+++ GIVEN ENTRIES +++
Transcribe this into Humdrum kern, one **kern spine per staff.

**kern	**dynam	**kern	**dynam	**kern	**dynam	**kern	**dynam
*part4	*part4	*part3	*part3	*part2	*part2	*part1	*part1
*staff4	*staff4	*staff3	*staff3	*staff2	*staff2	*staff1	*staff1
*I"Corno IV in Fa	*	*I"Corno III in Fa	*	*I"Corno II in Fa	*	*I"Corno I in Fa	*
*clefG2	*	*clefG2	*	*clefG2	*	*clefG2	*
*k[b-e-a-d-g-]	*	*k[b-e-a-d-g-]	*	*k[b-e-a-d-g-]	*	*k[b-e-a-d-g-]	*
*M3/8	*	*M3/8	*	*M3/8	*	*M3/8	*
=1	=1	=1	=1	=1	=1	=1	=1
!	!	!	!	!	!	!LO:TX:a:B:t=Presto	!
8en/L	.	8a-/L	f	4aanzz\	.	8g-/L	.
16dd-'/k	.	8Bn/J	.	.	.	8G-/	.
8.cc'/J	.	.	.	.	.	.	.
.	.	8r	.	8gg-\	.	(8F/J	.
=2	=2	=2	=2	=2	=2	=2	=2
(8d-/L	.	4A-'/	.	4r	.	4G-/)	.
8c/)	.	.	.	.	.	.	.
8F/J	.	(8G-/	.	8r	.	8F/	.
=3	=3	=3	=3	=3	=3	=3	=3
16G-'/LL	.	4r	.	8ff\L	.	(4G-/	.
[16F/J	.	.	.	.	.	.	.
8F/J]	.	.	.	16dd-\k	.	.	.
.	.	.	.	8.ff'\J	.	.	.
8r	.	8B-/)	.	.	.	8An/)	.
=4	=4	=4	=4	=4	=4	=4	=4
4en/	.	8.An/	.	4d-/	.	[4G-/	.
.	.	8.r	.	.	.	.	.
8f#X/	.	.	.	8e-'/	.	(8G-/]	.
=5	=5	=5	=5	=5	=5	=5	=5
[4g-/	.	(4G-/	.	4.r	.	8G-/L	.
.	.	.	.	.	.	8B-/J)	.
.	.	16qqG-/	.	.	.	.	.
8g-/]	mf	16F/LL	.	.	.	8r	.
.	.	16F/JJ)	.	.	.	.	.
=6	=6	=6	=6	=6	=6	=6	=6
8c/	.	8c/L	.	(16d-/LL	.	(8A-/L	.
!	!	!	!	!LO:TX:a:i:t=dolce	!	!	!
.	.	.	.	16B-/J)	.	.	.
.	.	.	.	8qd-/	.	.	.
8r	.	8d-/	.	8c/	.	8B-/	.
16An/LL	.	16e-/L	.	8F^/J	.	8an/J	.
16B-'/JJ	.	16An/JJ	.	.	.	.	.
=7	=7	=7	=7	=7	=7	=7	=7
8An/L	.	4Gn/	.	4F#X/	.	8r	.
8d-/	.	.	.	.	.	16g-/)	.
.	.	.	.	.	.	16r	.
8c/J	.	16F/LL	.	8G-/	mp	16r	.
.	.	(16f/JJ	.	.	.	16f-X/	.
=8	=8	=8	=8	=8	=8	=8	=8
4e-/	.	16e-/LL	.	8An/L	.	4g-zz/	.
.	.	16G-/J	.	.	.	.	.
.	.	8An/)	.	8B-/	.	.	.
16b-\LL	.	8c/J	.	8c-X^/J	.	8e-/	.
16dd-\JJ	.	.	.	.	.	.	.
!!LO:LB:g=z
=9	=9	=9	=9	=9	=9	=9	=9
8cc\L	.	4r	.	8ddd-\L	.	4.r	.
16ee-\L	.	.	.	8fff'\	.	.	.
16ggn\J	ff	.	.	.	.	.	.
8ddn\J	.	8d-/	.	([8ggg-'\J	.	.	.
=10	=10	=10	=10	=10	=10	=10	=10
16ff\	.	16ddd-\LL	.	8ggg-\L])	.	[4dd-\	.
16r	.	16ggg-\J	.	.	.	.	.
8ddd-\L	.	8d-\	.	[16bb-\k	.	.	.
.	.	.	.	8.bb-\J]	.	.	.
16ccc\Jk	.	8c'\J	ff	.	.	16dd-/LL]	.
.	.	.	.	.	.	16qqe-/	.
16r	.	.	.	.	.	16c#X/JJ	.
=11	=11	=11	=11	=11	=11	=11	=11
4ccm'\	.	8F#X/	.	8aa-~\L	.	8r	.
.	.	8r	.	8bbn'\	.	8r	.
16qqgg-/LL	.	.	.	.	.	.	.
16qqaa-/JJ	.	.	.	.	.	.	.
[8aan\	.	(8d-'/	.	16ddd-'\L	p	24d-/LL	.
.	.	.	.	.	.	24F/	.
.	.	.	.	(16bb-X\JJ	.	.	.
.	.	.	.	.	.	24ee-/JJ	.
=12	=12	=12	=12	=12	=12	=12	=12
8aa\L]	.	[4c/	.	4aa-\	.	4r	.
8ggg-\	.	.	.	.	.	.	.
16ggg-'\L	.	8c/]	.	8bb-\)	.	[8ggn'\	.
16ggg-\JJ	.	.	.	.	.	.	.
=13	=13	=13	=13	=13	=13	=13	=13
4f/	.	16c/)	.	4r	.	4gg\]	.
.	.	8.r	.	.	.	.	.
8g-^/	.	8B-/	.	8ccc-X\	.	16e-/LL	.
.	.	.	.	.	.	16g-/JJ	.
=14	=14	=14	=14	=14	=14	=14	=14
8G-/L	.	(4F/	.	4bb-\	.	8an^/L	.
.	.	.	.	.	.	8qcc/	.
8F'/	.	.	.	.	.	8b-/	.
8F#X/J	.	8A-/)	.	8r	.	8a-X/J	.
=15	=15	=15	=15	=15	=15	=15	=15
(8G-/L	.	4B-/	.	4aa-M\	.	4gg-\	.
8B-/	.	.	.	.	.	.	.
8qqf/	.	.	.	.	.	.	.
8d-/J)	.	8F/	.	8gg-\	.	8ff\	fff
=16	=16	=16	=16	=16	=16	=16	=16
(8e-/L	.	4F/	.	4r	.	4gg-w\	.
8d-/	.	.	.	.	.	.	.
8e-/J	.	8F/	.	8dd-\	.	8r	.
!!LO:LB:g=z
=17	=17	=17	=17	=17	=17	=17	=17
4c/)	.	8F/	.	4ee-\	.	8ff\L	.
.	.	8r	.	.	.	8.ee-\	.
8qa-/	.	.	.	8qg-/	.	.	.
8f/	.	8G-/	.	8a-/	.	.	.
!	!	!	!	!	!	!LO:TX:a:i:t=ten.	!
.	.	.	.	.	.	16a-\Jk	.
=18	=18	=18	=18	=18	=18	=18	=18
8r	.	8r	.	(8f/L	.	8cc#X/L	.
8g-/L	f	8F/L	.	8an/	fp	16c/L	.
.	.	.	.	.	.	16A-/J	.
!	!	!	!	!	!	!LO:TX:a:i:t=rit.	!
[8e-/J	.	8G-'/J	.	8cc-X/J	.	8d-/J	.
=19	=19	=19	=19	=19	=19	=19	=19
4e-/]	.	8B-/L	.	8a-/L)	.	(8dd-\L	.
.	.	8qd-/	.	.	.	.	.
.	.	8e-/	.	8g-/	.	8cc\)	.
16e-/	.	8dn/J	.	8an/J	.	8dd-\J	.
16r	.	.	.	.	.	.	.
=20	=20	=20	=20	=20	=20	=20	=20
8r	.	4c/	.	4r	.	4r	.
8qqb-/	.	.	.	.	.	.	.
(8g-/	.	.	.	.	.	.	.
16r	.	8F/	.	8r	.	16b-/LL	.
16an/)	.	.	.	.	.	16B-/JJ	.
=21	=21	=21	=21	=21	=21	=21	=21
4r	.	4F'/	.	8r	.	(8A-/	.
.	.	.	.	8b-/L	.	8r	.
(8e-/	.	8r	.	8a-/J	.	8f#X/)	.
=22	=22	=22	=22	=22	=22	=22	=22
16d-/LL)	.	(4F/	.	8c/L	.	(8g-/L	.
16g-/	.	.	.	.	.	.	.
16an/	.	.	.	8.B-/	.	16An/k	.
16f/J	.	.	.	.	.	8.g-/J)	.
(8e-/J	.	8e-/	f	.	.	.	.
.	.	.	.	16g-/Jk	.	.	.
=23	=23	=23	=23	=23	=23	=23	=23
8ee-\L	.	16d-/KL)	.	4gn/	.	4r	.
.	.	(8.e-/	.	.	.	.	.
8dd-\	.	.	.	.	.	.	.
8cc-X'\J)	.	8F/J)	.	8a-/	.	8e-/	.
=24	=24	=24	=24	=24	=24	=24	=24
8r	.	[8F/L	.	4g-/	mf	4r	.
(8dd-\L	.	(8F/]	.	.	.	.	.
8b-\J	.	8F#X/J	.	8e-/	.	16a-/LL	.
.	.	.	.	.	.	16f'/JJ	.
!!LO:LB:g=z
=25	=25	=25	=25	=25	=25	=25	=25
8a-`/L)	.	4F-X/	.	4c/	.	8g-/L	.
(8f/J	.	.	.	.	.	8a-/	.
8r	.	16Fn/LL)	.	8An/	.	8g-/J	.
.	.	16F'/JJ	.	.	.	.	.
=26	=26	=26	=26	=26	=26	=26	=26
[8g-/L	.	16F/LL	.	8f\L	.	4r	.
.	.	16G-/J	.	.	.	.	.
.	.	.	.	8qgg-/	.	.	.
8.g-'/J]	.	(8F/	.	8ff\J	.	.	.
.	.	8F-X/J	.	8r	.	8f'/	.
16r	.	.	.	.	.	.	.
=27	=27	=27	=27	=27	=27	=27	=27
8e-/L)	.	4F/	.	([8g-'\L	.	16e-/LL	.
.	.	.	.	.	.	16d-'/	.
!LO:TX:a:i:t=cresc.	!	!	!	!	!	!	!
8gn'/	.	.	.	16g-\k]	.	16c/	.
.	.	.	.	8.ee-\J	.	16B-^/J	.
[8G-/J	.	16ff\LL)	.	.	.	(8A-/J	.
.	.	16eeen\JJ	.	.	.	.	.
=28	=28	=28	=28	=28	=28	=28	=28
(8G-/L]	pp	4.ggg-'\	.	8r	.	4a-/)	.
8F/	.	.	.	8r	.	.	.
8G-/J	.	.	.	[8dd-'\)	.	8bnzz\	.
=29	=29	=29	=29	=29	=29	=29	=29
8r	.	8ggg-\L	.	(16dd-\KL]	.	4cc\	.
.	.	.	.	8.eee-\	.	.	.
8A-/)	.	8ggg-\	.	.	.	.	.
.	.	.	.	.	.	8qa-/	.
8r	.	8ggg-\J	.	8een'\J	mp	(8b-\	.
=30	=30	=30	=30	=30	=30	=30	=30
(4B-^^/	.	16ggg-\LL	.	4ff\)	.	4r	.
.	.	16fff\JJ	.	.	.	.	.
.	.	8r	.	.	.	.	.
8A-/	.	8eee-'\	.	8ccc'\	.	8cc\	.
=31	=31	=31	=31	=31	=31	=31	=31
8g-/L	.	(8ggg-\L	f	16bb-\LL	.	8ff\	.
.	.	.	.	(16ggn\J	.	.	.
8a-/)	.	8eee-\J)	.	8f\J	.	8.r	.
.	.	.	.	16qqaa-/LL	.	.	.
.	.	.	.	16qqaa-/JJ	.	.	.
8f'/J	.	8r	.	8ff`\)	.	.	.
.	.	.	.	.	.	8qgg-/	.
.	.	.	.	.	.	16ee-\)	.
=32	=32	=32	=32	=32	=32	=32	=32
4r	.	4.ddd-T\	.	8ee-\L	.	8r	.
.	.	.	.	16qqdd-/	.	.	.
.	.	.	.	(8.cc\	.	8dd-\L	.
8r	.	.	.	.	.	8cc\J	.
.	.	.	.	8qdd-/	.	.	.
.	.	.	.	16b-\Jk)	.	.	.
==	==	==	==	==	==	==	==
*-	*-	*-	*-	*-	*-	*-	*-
+++
* EXERCISE GOAL *
Please count the lines in the entries above that contain the string "kern", with case counting, and give only the number.

* TASK ANSWER *
2